#### Task item:
Repeat the entries in full. Each line must match exactly.

(Before-and-after object listings)

# # # # #

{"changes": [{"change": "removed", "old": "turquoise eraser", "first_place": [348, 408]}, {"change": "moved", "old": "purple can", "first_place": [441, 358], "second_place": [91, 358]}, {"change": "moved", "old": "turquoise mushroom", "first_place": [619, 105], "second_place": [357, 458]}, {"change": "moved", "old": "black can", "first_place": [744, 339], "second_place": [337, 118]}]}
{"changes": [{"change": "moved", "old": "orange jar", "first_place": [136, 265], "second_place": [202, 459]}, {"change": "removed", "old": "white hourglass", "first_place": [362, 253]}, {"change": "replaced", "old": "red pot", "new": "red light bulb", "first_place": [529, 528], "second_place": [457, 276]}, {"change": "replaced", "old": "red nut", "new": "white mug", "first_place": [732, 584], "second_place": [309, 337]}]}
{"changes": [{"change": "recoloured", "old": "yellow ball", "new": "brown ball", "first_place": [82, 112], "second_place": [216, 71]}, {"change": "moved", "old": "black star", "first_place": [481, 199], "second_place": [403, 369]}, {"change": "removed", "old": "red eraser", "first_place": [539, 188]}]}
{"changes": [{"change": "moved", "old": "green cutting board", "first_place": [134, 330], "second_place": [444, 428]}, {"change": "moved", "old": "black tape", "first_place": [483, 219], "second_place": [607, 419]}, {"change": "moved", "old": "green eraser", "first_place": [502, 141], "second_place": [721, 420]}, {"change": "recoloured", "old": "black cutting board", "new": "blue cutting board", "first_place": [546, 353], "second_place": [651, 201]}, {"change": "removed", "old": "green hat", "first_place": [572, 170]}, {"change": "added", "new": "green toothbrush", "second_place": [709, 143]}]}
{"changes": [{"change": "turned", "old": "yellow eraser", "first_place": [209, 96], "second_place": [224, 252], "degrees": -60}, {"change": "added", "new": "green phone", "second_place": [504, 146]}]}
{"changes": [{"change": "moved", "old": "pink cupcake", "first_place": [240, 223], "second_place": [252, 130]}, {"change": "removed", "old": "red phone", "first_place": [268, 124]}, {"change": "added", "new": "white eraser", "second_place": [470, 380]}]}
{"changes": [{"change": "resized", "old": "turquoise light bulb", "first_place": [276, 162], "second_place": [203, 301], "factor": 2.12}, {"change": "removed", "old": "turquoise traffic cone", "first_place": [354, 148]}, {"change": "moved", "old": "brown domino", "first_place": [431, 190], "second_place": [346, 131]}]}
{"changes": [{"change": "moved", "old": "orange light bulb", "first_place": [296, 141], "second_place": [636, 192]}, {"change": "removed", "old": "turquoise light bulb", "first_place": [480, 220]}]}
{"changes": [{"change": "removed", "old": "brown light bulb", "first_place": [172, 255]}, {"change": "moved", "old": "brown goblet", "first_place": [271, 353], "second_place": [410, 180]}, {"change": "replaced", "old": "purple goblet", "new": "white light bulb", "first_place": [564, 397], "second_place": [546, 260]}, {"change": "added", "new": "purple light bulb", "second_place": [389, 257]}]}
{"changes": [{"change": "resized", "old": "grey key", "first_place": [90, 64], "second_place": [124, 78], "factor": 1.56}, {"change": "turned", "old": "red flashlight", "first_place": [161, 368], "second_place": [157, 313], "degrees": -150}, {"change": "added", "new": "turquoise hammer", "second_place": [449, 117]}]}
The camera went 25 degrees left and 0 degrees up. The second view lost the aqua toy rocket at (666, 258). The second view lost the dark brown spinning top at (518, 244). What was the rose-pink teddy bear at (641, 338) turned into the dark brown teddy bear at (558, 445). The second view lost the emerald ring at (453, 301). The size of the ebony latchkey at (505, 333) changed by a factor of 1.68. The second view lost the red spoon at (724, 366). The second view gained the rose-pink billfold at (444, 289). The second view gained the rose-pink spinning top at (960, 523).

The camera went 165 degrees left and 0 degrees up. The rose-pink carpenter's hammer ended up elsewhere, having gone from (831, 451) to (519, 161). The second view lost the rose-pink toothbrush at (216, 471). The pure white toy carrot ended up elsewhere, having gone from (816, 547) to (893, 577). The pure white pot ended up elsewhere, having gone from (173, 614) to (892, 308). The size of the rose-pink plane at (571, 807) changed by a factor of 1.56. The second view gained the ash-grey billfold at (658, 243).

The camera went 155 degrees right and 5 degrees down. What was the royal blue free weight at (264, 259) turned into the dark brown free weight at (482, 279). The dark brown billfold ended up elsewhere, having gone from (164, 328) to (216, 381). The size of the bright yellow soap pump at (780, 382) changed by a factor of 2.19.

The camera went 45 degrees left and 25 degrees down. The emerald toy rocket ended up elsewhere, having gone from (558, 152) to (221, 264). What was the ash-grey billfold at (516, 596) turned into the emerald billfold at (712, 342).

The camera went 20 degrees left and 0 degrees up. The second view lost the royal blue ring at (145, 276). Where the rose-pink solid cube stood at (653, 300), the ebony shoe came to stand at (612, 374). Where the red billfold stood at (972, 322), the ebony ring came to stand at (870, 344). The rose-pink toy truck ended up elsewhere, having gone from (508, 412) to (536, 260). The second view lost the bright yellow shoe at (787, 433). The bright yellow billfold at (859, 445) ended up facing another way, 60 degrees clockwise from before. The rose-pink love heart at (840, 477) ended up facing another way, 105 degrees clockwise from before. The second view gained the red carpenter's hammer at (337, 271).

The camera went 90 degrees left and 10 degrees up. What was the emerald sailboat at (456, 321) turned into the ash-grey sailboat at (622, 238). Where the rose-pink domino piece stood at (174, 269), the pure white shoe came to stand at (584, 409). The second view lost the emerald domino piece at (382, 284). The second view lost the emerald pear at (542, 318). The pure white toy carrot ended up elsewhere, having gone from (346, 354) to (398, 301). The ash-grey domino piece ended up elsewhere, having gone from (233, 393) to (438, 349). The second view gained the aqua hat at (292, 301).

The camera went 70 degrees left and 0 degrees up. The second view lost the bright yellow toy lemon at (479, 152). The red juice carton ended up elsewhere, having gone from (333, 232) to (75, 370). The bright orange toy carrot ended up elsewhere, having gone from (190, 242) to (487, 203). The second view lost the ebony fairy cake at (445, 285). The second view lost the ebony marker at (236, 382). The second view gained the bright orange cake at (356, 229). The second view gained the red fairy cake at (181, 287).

# # # # #

#### Output:
{"changes": [{"change": "removed", "old": "turquoise eraser", "first_place": [348, 408]}, {"change": "moved", "old": "purple can", "first_place": [441, 358], "second_place": [91, 358]}, {"change": "moved", "old": "turquoise mushroom", "first_place": [619, 105], "second_place": [357, 458]}, {"change": "moved", "old": "black can", "first_place": [744, 339], "second_place": [337, 118]}]}
{"changes": [{"change": "moved", "old": "orange jar", "first_place": [136, 265], "second_place": [202, 459]}, {"change": "removed", "old": "white hourglass", "first_place": [362, 253]}, {"change": "replaced", "old": "red pot", "new": "red light bulb", "first_place": [529, 528], "second_place": [457, 276]}, {"change": "replaced", "old": "red nut", "new": "white mug", "first_place": [732, 584], "second_place": [309, 337]}]}
{"changes": [{"change": "recoloured", "old": "yellow ball", "new": "brown ball", "first_place": [82, 112], "second_place": [216, 71]}, {"change": "moved", "old": "black star", "first_place": [481, 199], "second_place": [403, 369]}, {"change": "removed", "old": "red eraser", "first_place": [539, 188]}]}
{"changes": [{"change": "moved", "old": "green cutting board", "first_place": [134, 330], "second_place": [444, 428]}, {"change": "moved", "old": "black tape", "first_place": [483, 219], "second_place": [607, 419]}, {"change": "moved", "old": "green eraser", "first_place": [502, 141], "second_place": [721, 420]}, {"change": "recoloured", "old": "black cutting board", "new": "blue cutting board", "first_place": [546, 353], "second_place": [651, 201]}, {"change": "removed", "old": "green hat", "first_place": [572, 170]}, {"change": "added", "new": "green toothbrush", "second_place": [709, 143]}]}
{"changes": [{"change": "turned", "old": "yellow eraser", "first_place": [209, 96], "second_place": [224, 252], "degrees": -60}, {"change": "added", "new": "green phone", "second_place": [504, 146]}]}
{"changes": [{"change": "moved", "old": "pink cupcake", "first_place": [240, 223], "second_place": [252, 130]}, {"change": "removed", "old": "red phone", "first_place": [268, 124]}, {"change": "added", "new": "white eraser", "second_place": [470, 380]}]}
{"changes": [{"change": "resized", "old": "turquoise light bulb", "first_place": [276, 162], "second_place": [203, 301], "factor": 2.12}, {"change": "removed", "old": "turquoise traffic cone", "first_place": [354, 148]}, {"change": "moved", "old": "brown domino", "first_place": [431, 190], "second_place": [346, 131]}]}
{"changes": [{"change": "moved", "old": "orange light bulb", "first_place": [296, 141], "second_place": [636, 192]}, {"change": "removed", "old": "turquoise light bulb", "first_place": [480, 220]}]}
{"changes": [{"change": "removed", "old": "brown light bulb", "first_place": [172, 255]}, {"change": "moved", "old": "brown goblet", "first_place": [271, 353], "second_place": [410, 180]}, {"change": "replaced", "old": "purple goblet", "new": "white light bulb", "first_place": [564, 397], "second_place": [546, 260]}, {"change": "added", "new": "purple light bulb", "second_place": [389, 257]}]}
{"changes": [{"change": "resized", "old": "grey key", "first_place": [90, 64], "second_place": [124, 78], "factor": 1.56}, {"change": "turned", "old": "red flashlight", "first_place": [161, 368], "second_place": [157, 313], "degrees": -150}, {"change": "added", "new": "turquoise hammer", "second_place": [449, 117]}]}
The camera went 25 degrees left and 0 degrees up. The second view lost the aqua toy rocket at (666, 258). The second view lost the dark brown spinning top at (518, 244). What was the rose-pink teddy bear at (641, 338) turned into the dark brown teddy bear at (558, 445). The second view lost the emerald ring at (453, 301). The size of the ebony latchkey at (505, 333) changed by a factor of 1.68. The second view lost the red spoon at (724, 366). The second view gained the rose-pink billfold at (444, 289). The second view gained the rose-pink spinning top at (960, 523).

The camera went 165 degrees left and 0 degrees up. The rose-pink carpenter's hammer ended up elsewhere, having gone from (831, 451) to (519, 161). The second view lost the rose-pink toothbrush at (216, 471). The pure white toy carrot ended up elsewhere, having gone from (816, 547) to (893, 577). The pure white pot ended up elsewhere, having gone from (173, 614) to (892, 308). The size of the rose-pink plane at (571, 807) changed by a factor of 1.56. The second view gained the ash-grey billfold at (658, 243).

The camera went 155 degrees right and 5 degrees down. What was the royal blue free weight at (264, 259) turned into the dark brown free weight at (482, 279). The dark brown billfold ended up elsewhere, having gone from (164, 328) to (216, 381). The size of the bright yellow soap pump at (780, 382) changed by a factor of 2.19.

The camera went 45 degrees left and 25 degrees down. The emerald toy rocket ended up elsewhere, having gone from (558, 152) to (221, 264). What was the ash-grey billfold at (516, 596) turned into the emerald billfold at (712, 342).

The camera went 20 degrees left and 0 degrees up. The second view lost the royal blue ring at (145, 276). Where the rose-pink solid cube stood at (653, 300), the ebony shoe came to stand at (612, 374). Where the red billfold stood at (972, 322), the ebony ring came to stand at (870, 344). The rose-pink toy truck ended up elsewhere, having gone from (508, 412) to (536, 260). The second view lost the bright yellow shoe at (787, 433). The bright yellow billfold at (859, 445) ended up facing another way, 60 degrees clockwise from before. The rose-pink love heart at (840, 477) ended up facing another way, 105 degrees clockwise from before. The second view gained the red carpenter's hammer at (337, 271).

The camera went 90 degrees left and 10 degrees up. What was the emerald sailboat at (456, 321) turned into the ash-grey sailboat at (622, 238). Where the rose-pink domino piece stood at (174, 269), the pure white shoe came to stand at (584, 409). The second view lost the emerald domino piece at (382, 284). The second view lost the emerald pear at (542, 318). The pure white toy carrot ended up elsewhere, having gone from (346, 354) to (398, 301). The ash-grey domino piece ended up elsewhere, having gone from (233, 393) to (438, 349). The second view gained the aqua hat at (292, 301).

The camera went 70 degrees left and 0 degrees up. The second view lost the bright yellow toy lemon at (479, 152). The red juice carton ended up elsewhere, having gone from (333, 232) to (75, 370). The bright orange toy carrot ended up elsewhere, having gone from (190, 242) to (487, 203). The second view lost the ebony fairy cake at (445, 285). The second view lost the ebony marker at (236, 382). The second view gained the bright orange cake at (356, 229). The second view gained the red fairy cake at (181, 287).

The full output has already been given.